■ **Instructions for the task**:
Write out the data word for word and omit every picture.

■ **Input material**:
---

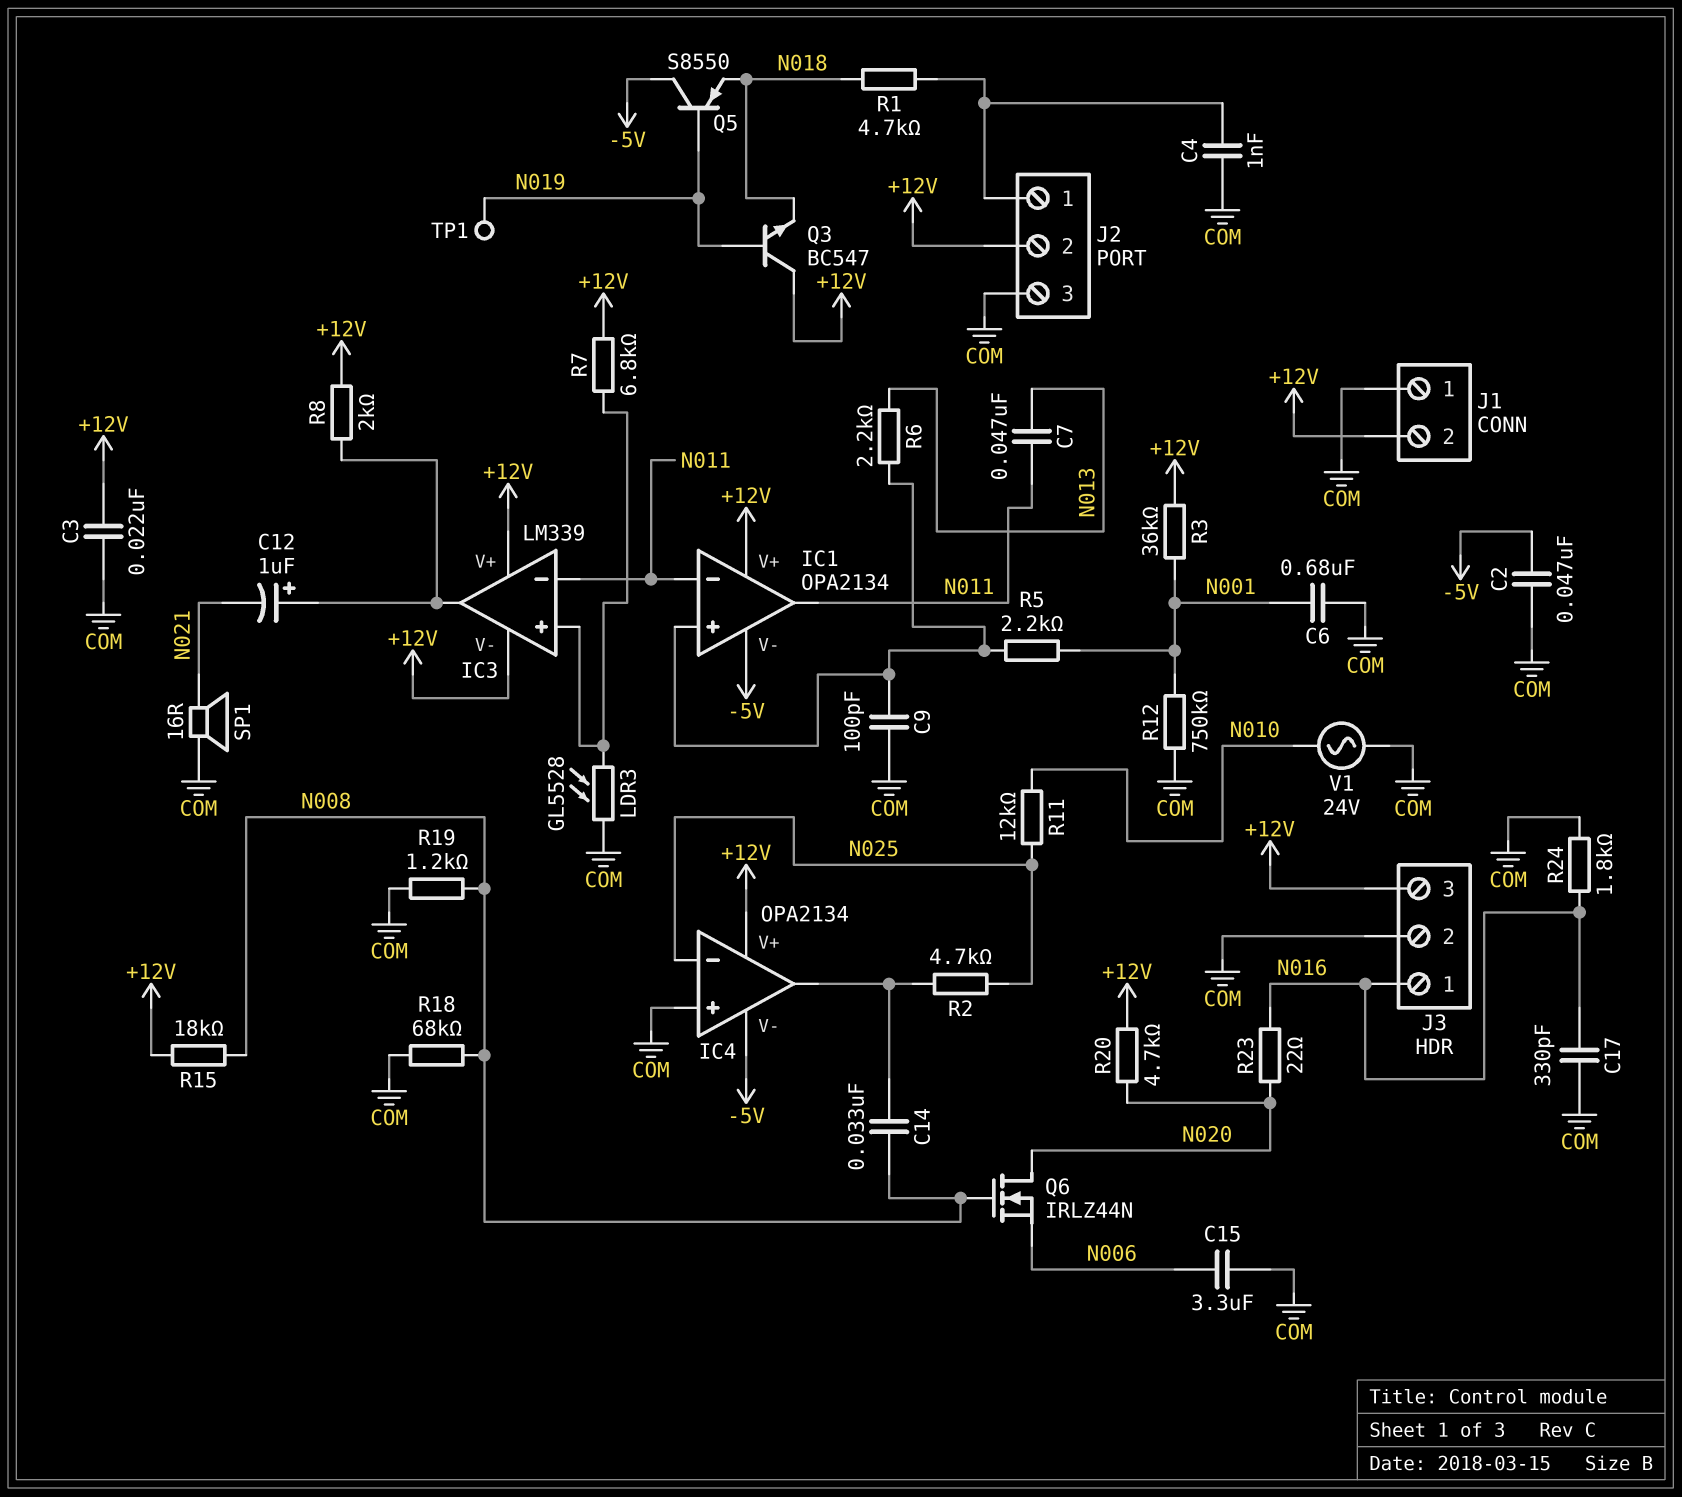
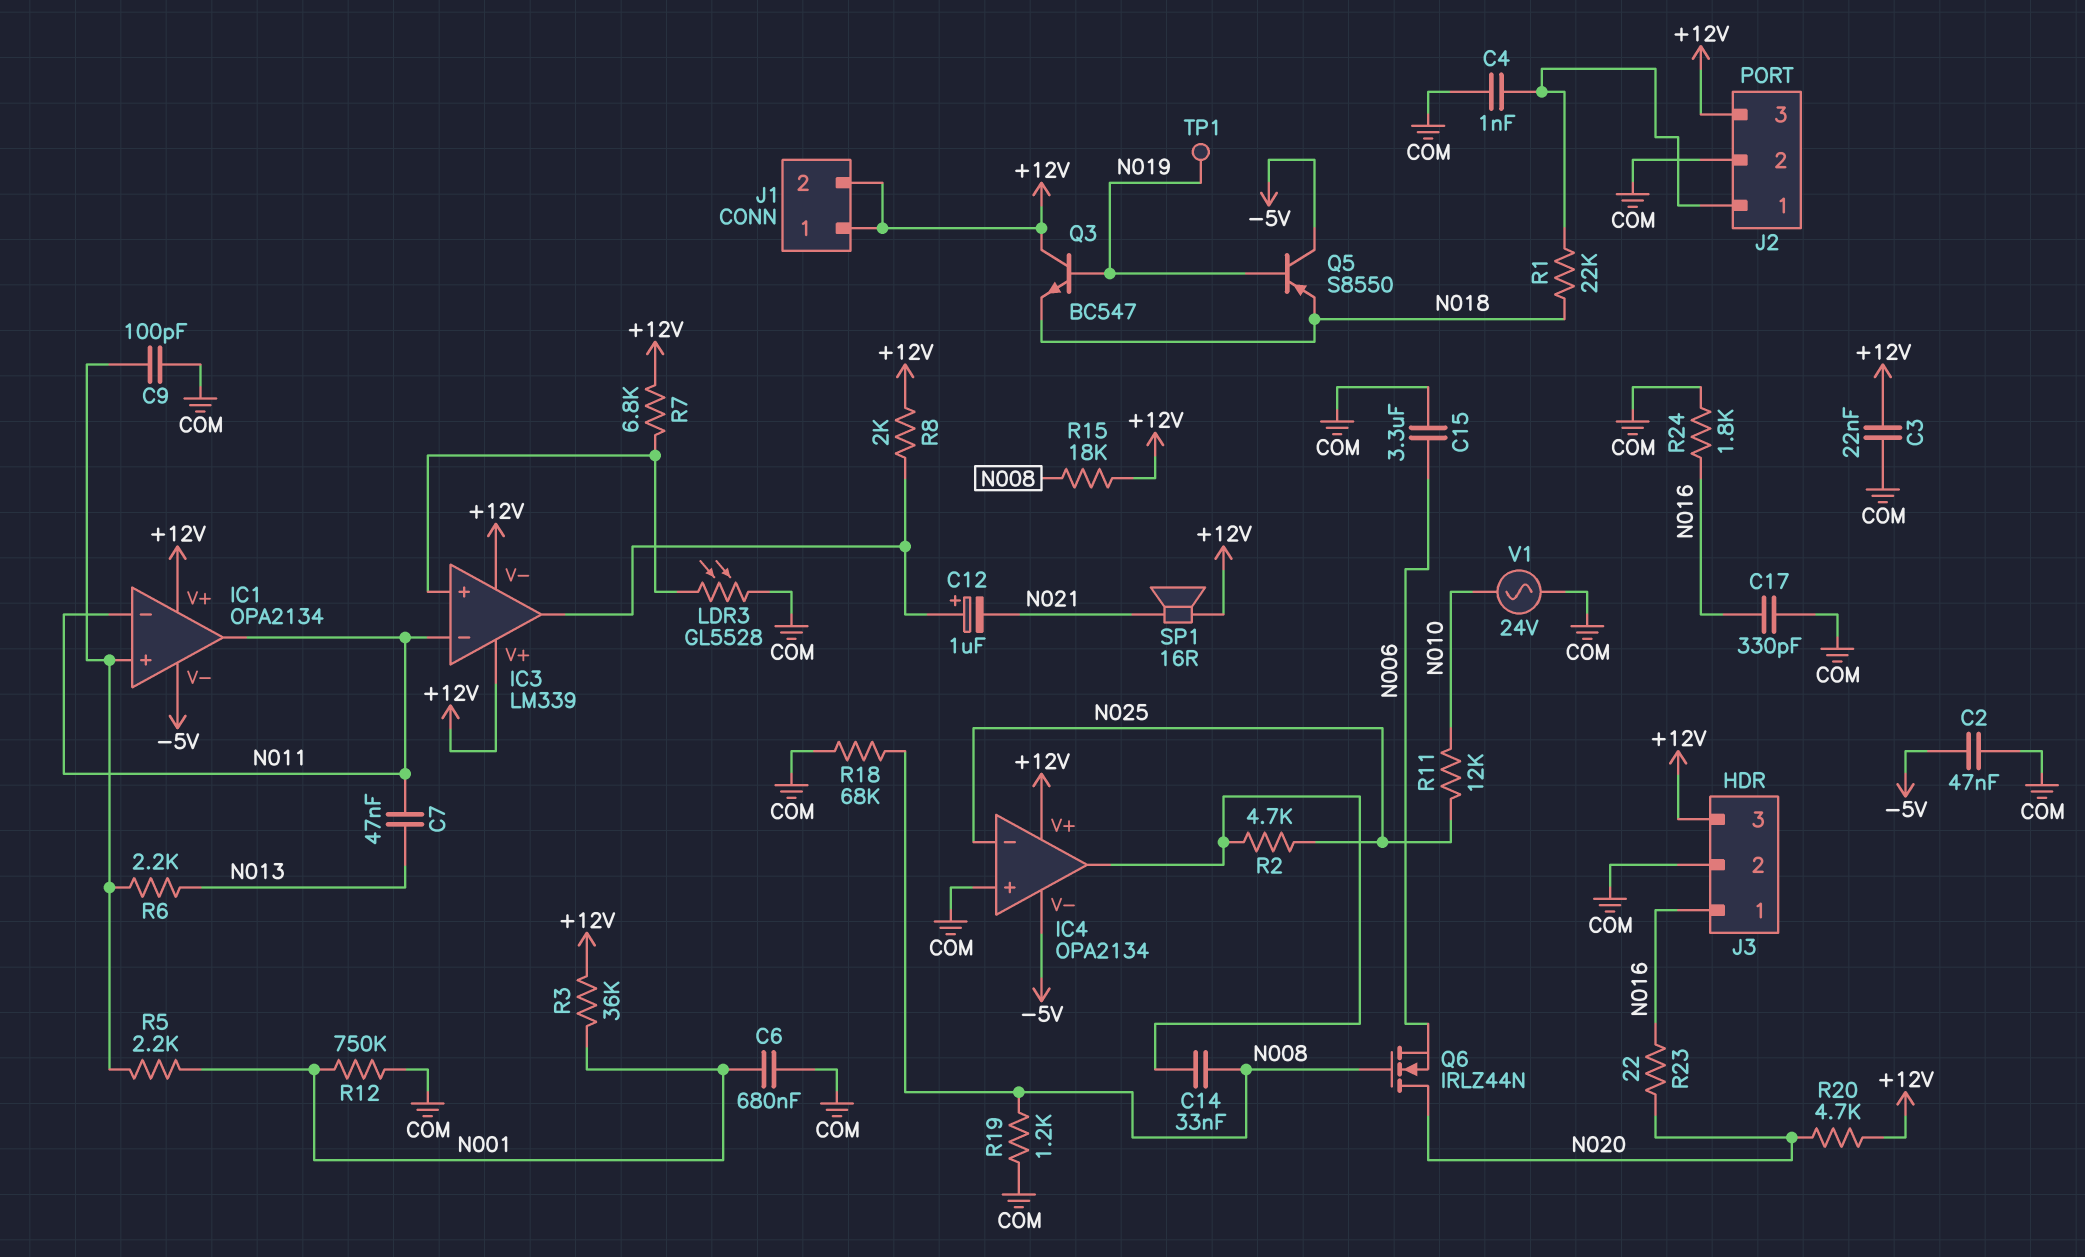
J1 pin 1: COM -> +12V
J2 pin 2: +12V -> COM
J2 pin 3: COM -> +12V
R1: 4.7k (J2/1, N018) -> 22k (J2/1, N018)
SP1: speaker 16R (COM, N021) -> speaker 16R (+12V, N021)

---

■ **Written reply**:
J1 pin 1: COM -> +12V
J2 pin 2: +12V -> COM
J2 pin 3: COM -> +12V
R1: 4.7k (J2/1, N018) -> 22k (J2/1, N018)
SP1: speaker 16R (COM, N021) -> speaker 16R (+12V, N021)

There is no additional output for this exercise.